Without the pictures, can you quote each line below exactly?

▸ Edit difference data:
◇ ◇ ◇

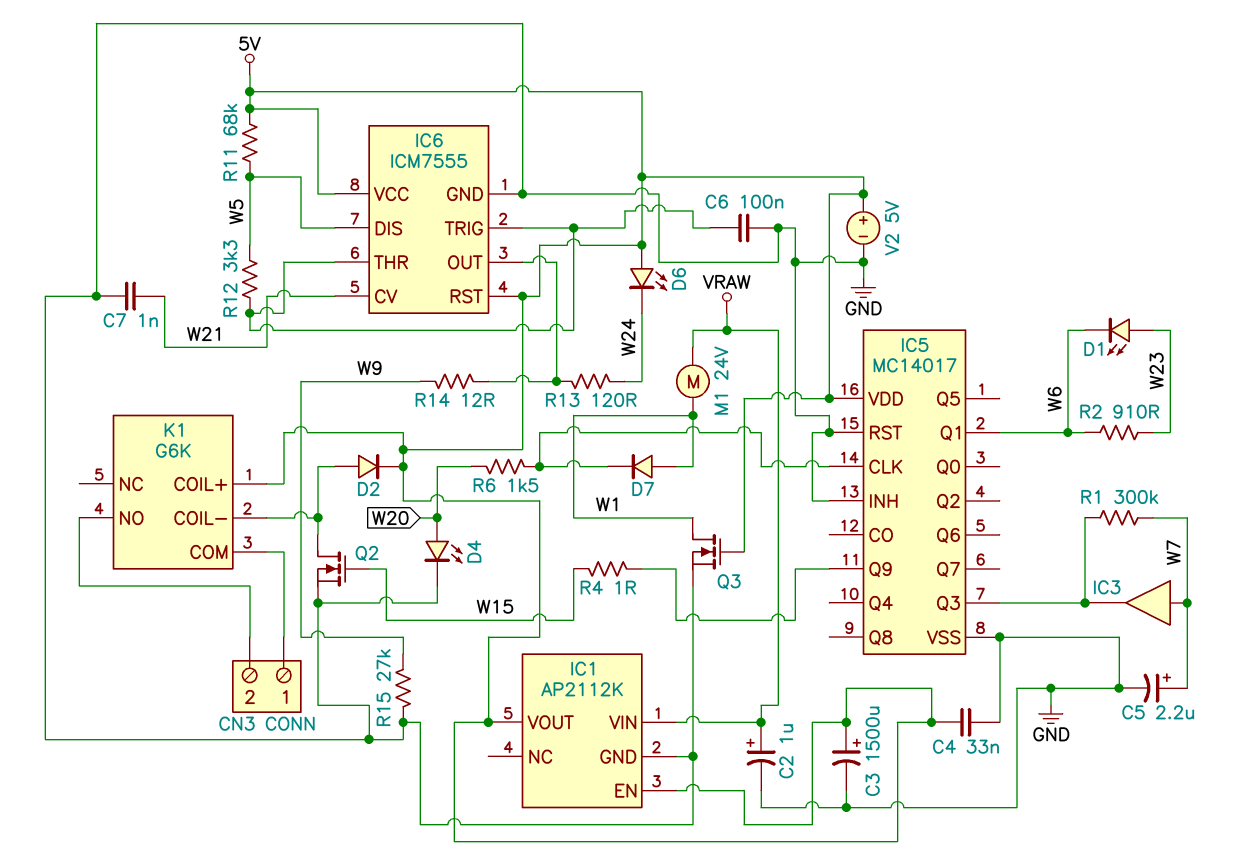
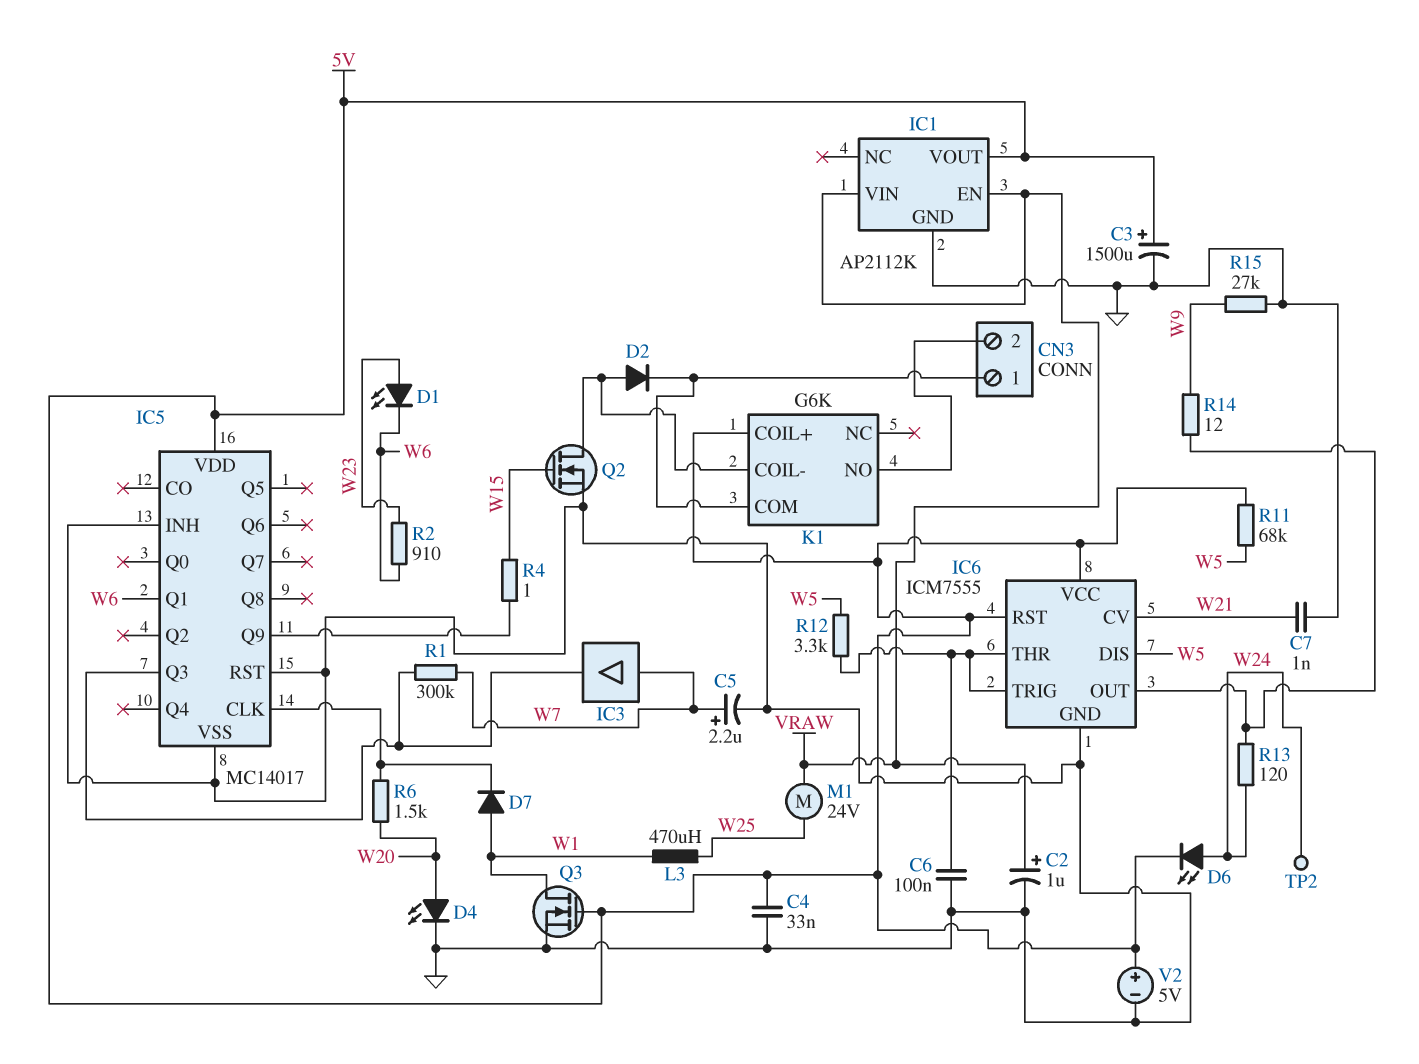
D2: diode (A K1/COIL-, K 5V) -> diode (A K1/COIL-, K CN3/1)
D6: LED (A 5V, K W24) -> LED (A W24, K 5V)
IC1 pin EN: 5V -> VRAW
L3: none -> 470uH (W1, W25)
M1: motor 24V (VRAW, W1) -> motor 24V (VRAW, W25)
TP2: none -> test point (W24)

◇ ◇ ◇

▸ RESULT OF THIS EXERCISE:
D2: diode (A K1/COIL-, K 5V) -> diode (A K1/COIL-, K CN3/1)
D6: LED (A 5V, K W24) -> LED (A W24, K 5V)
IC1 pin EN: 5V -> VRAW
L3: none -> 470uH (W1, W25)
M1: motor 24V (VRAW, W1) -> motor 24V (VRAW, W25)
TP2: none -> test point (W24)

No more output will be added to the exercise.